▽
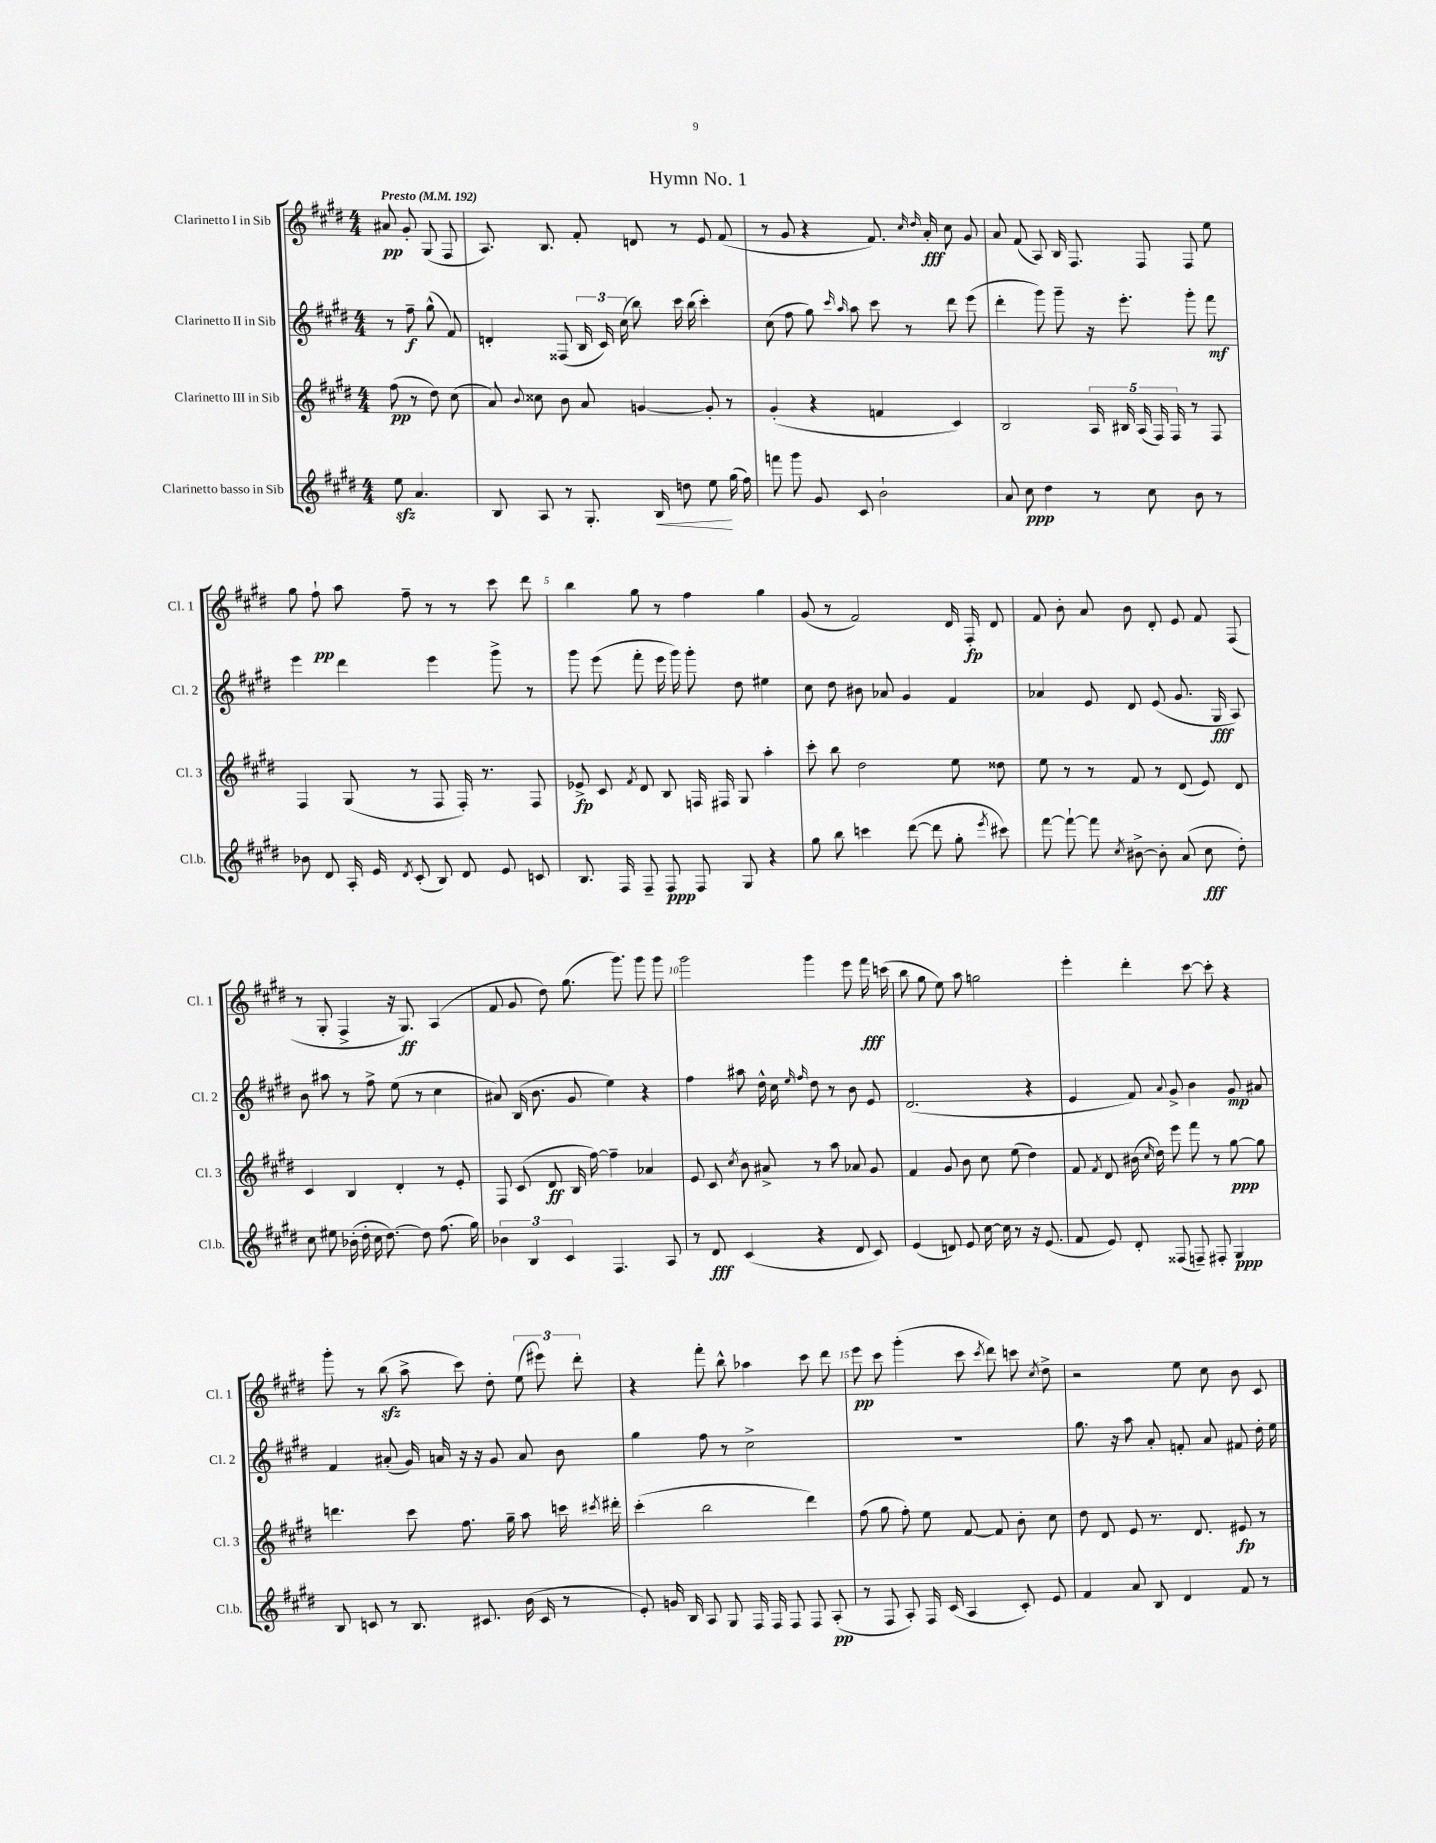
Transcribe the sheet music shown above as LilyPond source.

\header { title = "Hymn No. 1" }
<<
\new StaffGroup <<
\new Staff = "s0" \with { instrumentName = "Clarinetto I in Sib" shortInstrumentName = "Cl. 1" } {
    \clef treble \key e \major \numericTimeSignature \time 4/4 \partial 2 \tempo "Presto" 4 = 192
    \autoBeamOff ais'8\pp gis'8-. gis8( fis8 |
    a8.) b8. fis'8-. d'8 r8 e'8 fis'8( |
    r8 gis'8 r4 fis'8.) \grace { cis''16 dis''16 } a'16-.\fff cis''8 gis'8 |
    a'8 fis'8( a8) b16 fis8. fis8 fis8 e''8 |
    gis''8 fis''8-!\pp a''8 fis''8-- r8 r8 cis'''8 dis'''8 |
    b''4 gis''8 r8 fis''4 gis''4 |
    gis'8( r8 fis'2) dis'16 fis16-.\fp dis'8 |
    fis'8 b'8-. a'8 b'8 dis'8-. e'8 fis'8 fis8( |
    r8 gis8-. fis4-> r16 gis8.\ff) a4( |
    fis'8 gis'8 dis''8) gis''8.( gis'''8.) gis'''8 gis'''8 |
    gis'''2 gis'''4 e'''8 fis'''16\fff c'''16( |
    b''8 gis''8 e''8) a''8 g''2 |
    e'''4-. dis'''4-. cis'''8~ cis'''8-. r4 |
    gis'''8-. r8 b''8\sfz( a''8-> cis'''8) dis''8-. \tuplet 3/2 { e''8( eis'''8) dis'''8-. } |
    r4 fis'''8-. b''8-^ aes''4 cis'''8 dis'''8 |
    e'''8\pp cis'''8 gis'''4-.( cis'''8 \acciaccatura { cis'''8 } dis'''8) c'''8 \acciaccatura { cis''8 } dis''8-> |
    r2 e''8 cis''8 b'8 cis'8 \bar "|." |
}
\new Staff = "s1" \with { instrumentName = "Clarinetto II in Sib" shortInstrumentName = "Cl. 2" } {
    \clef treble \key e \major \numericTimeSignature \time 4/4 \partial 2
    \autoBeamOff r8 fis''8--\f gis''8-^( fis'8) |
    d'4-. fisis8( \tuplet 3/2 { b16 cis'16) cis''16( } b''8) cis'''16 b''16( cis'''4-.) |
    cis''8( fis''8 gis''8) \grace { cis'''16 a''16 } a''8 cis'''8 r8 dis'''8 e'''8( |
    dis'''4-. gis'''8) gis'''8-- r16 e'''8.-. gis'''8-. fis'''8\mf |
    e'''4 dis'''4 e'''4 gis'''8-> r8 |
    gis'''8 e'''8( fis'''8-. e'''16 gis'''16) gis'''8-. dis''8 eis''4 |
    cis''8 dis''8 bis'8 aes'8 gis'4 fis'4 |
    aes'4 e'8 dis'8 e'8( gis'8. gis16\fff a8) |
    b'8 ais''8 r8 fis''8-> e''8( r8 cis''4 |
    ais'8) b16( b'8. gis'8 e''4) r4 |
    fis''4 ais''8 dis''16-^ cis''16 \grace { e''16 fis''16 } dis''8 r8 b'8 e'8 |
    dis'2.( r4 |
    e'4 fis'8) \appoggiatura { a'8 } gis'8-> b'4 gis'8\mp ais'8 |
    fis'4 ais'8-.( gis'16) a'16 r16 r16 gis'8 a'8 b'8 |
    gis''4 fis''8 r8 cis''2-> |
    R1 |
    gis''8. r16 a''8 a'8-. f'8-. a'8 fis'8 dis''16-. e''16 \bar "|." |
}
\new Staff = "s2" \with { instrumentName = "Clarinetto III in Sib" shortInstrumentName = "Cl. 3" } {
    \clef treble \key e \major \numericTimeSignature \time 4/4 \partial 2
    \autoBeamOff fis''8\pp( r8 dis''8) cis''8( |
    a'8) \appoggiatura { b'8 } cisis''8 b'8 a'8 g'4~ g'8-. r8 |
    gis'4-.( r4 f'4 cis'4) |
    b2 \tuplet 5/4 { a16 bis16 a16( fis16) fis16 } r8 fis8 |
    fis4 gis8( r8 fis8 fis16-.) r8. fis8 |
    ees'8->\fp cis'8 \acciaccatura { fis'8 } dis'8 b8 f16 fis16 gis8 a''4-. |
    cis'''8-. b''8 dis''2 e''8 disis''8 |
    e''8 r8 r8 fis'8 r8 dis'8( e'8) dis'8 |
    cis'4 b4 dis'4-. r8 e'8-. |
    fis8 cis'8( dis'8\ff b16 fis''16~) fis''4-- aes'4 |
    e'8 cis'8 \acciaccatura { cis''8 } b'8 ais'8-> r8 a''8 aes'8 gis'8 |
    fis'4 gis'8 b'8 cis''8 e''8( dis''4) |
    fis'8 \acciaccatura { fis'8 } dis'8 bis'16( \grace { cis''16 } dis''16) e'''8 fis'''8 r8 gis''8~\ppp gis''8 |
    d'''4. cis'''8 fis''8. gis''16-- a''8 c'''16 \acciaccatura { cis'''8 } dis'''16-. |
    cis'''4-.( b''2 dis'''4) |
    fis''8( gis''8 fis''8-.) e''8 fis'8~ fis'8 b'8-. cis''8 |
    dis''8 dis'8 e'8 r8. dis'8. eis'8\fp r8 \bar "|." |
}
\new Staff = "s3" \with { instrumentName = "Clarinetto basso in Sib" shortInstrumentName = "Cl.b." } {
    \clef treble \key e \major \numericTimeSignature \time 4/4 \partial 2
    \autoBeamOff e''8\sfz a'4. |
    b8 a8 r8 gis8.-. b16\< d''8 e''8\! gis''16( fis''16) |
    f'''8 gis'''8 gis'8 cis'8 b'2-! |
    a'8 cis''8\ppp dis''4 r8 cis''8 b'8 r8 |
    bes'8 dis'8 a16-. e'16 \acciaccatura { dis'8 } cis'8-.( b8) dis'8 e'8 c'8 |
    b8. fis16 fis8-- fis8\ppp fis8 gis8 r4 |
    gis''8 b''8 c'''4 dis'''8~( dis'''8 gis''8-. \acciaccatura { e'''8 } cis'''8) |
    fis'''8~ fis'''8~-! fis'''8 \acciaccatura { cis''8 } bis'8~-> bis'8-. a'8( cis''8\fff dis''8-.) |
    cis''8 eis''8 bes'16-.( dis''16-. cis''16 dis''8.~) dis''8 fis''8.( gis''16) |
    \tuplet 3/2 { bes'4 b4 cis'4 } fis4. a8 |
    r8 dis'8\fff cis'4( r4 dis'8 cis'8) |
    e'4( d'8) e'8 cis''16~ cis''16 r8 r16 e'8.( |
    fis'8 e'8) dis'8-. fisis8( f8--) fis8-. gis4\ppp |
    b8 c'8 r8 b8. cis'8. b'16( cis'16 r8 |
    e'8-.) g'16 b16 a8 gis8 fis16 fis16 fis8 fis8 a8-.\pp( |
    r8 fis8 a8-.) fis16 cis'16( a4 cis'8-.) e'8 |
    fis'4 a'8 b8 dis'4 fis'8 r8 \bar "|." |
}
>>
>>
\layout { \context { \Score \override BarNumber.break-visibility = ##(#f #t #t) barNumberVisibility = #(every-nth-bar-number-visible 5) } }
△
GIVEN REQUEST
Pick out every line of the data above that has the string "grace" and copy each one.

THE REPLY
    r8 gis'8 r4 fis'8.) \grace { cis''16 dis''16 } a'16-.\fff cis''8 gis'8 |
    cis''8( fis''8 gis''8) \grace { cis'''16 a''16 } a''8 cis'''8 r8 dis'''8 e'''8( |
    fis''4 ais''8 dis''16-^ cis''16 \grace { e''16 fis''16 } dis''8 r8 b'8 e'8 |
    fis'8 \acciaccatura { fis'8 } dis'8 bis'16( \grace { cis''16 } dis''16) e'''8 fis'''8 r8 gis''8~\ppp gis''8 |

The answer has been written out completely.